● **AVAILABLE DATA**:
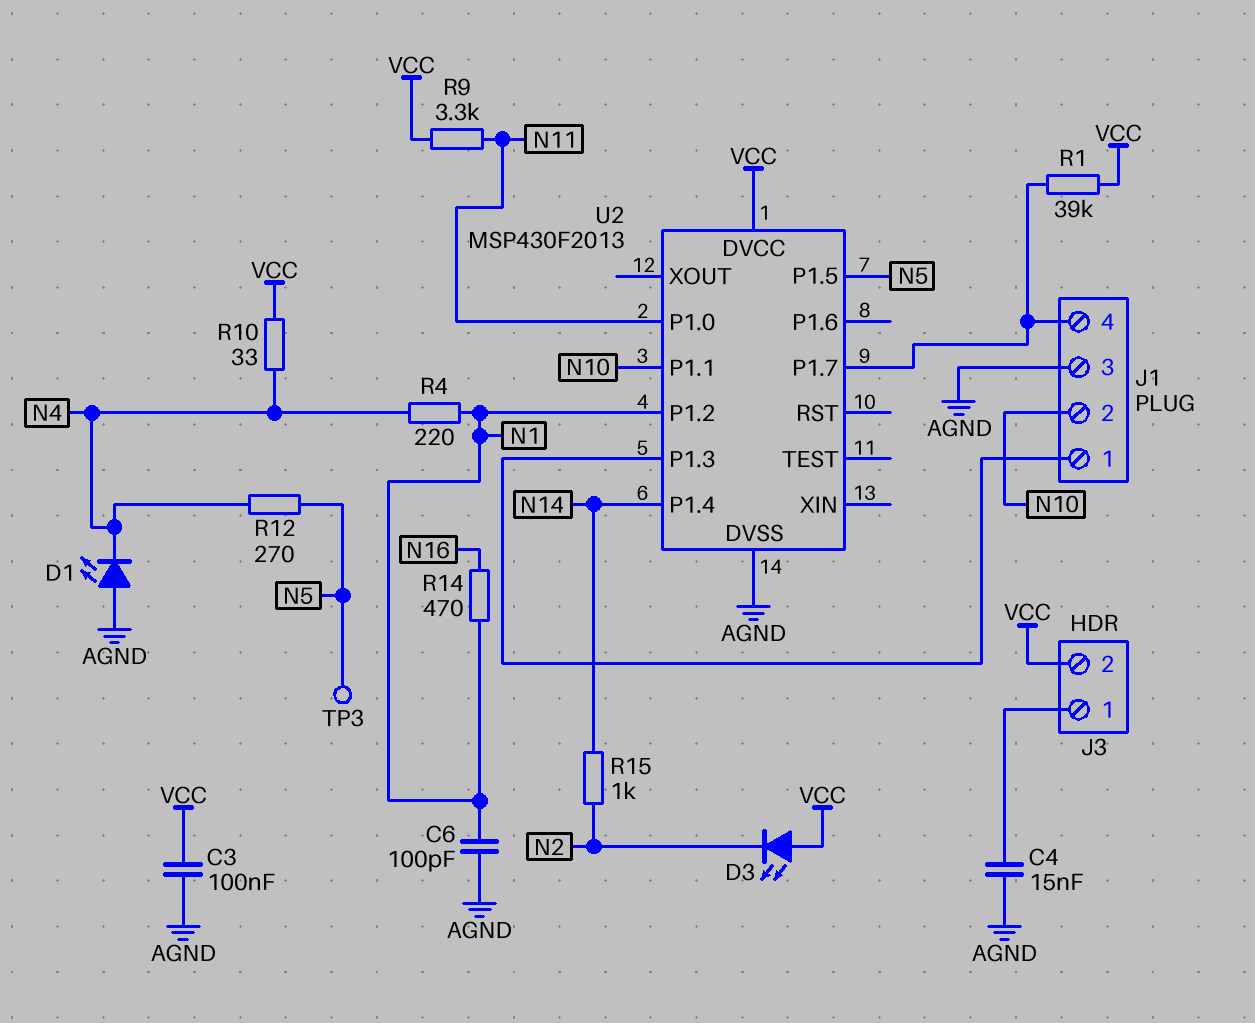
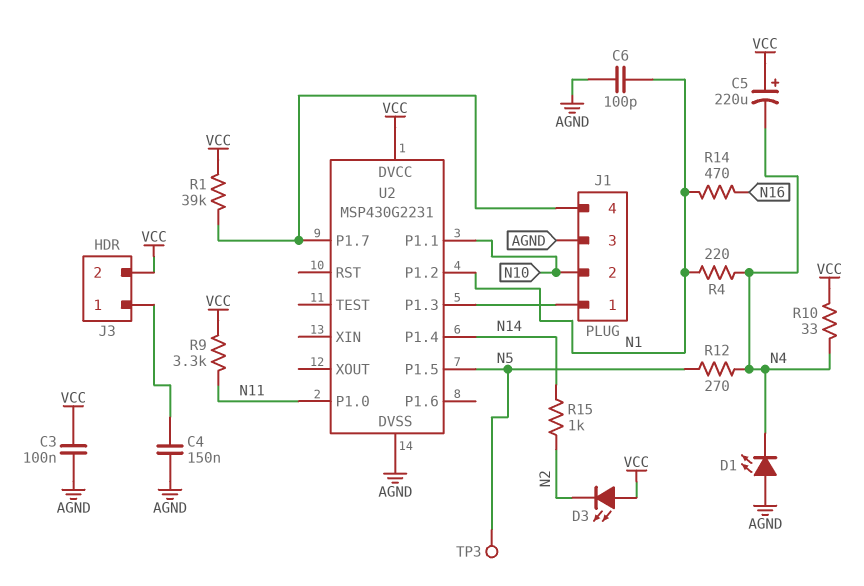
C4: 15nF (AGND, J3/1) -> 150nF (AGND, J3/1)
C5: none -> 220uF (plus VCC, minus N4)
U2: MSP430F2013 -> MSP430G2231

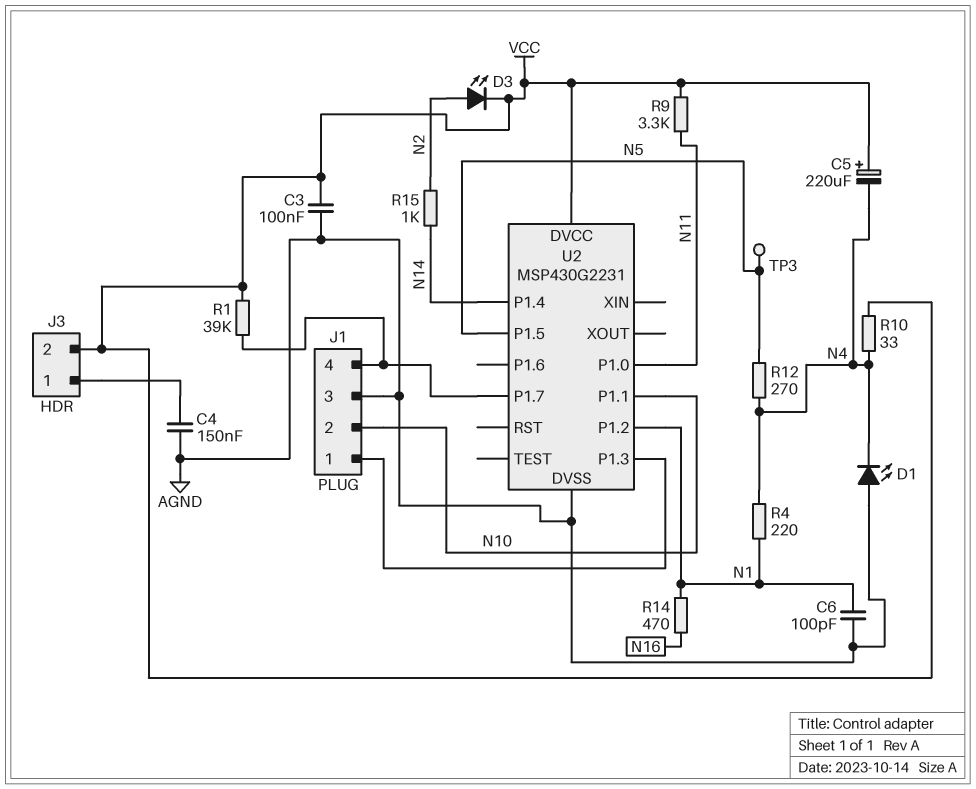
D3: LED (A VCC, K N2) -> LED (A N2, K VCC)

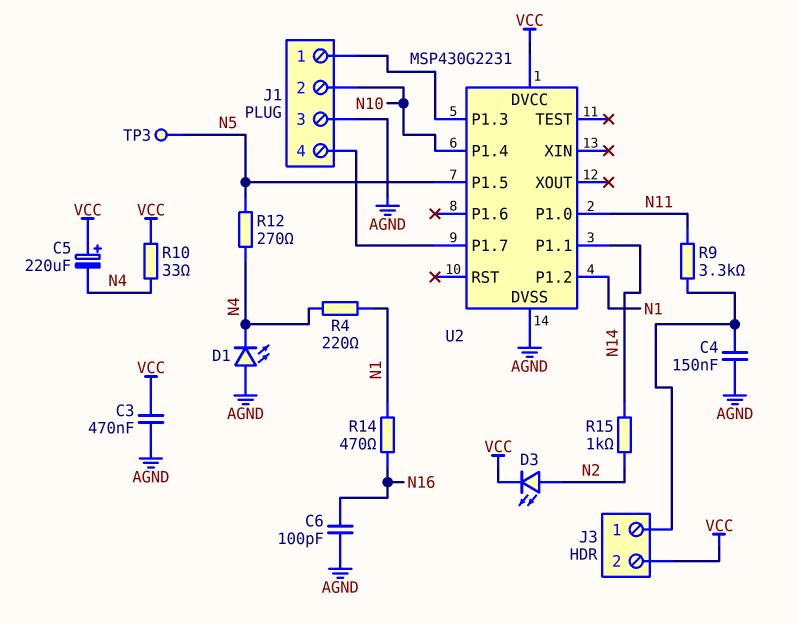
C3: 100nF (AGND, VCC) -> 470nF (AGND, VCC)
C6: 100pF (AGND, N1) -> 100pF (AGND, N16)
R1: 39k (J1/4, VCC) -> none
R9: 3.3k (N11, VCC) -> 3.3k (J3/1, N11)
U2 pin P1.1: N10 -> N14
U2 pin P1.4: N14 -> N10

● **EXERCISE**:
Repeat each entry above exactly, passing over any images.

● **EXPECTED ANSWER**:
C4: 15nF (AGND, J3/1) -> 150nF (AGND, J3/1)
C5: none -> 220uF (plus VCC, minus N4)
U2: MSP430F2013 -> MSP430G2231

D3: LED (A VCC, K N2) -> LED (A N2, K VCC)

C3: 100nF (AGND, VCC) -> 470nF (AGND, VCC)
C6: 100pF (AGND, N1) -> 100pF (AGND, N16)
R1: 39k (J1/4, VCC) -> none
R9: 3.3k (N11, VCC) -> 3.3k (J3/1, N11)
U2 pin P1.1: N10 -> N14
U2 pin P1.4: N14 -> N10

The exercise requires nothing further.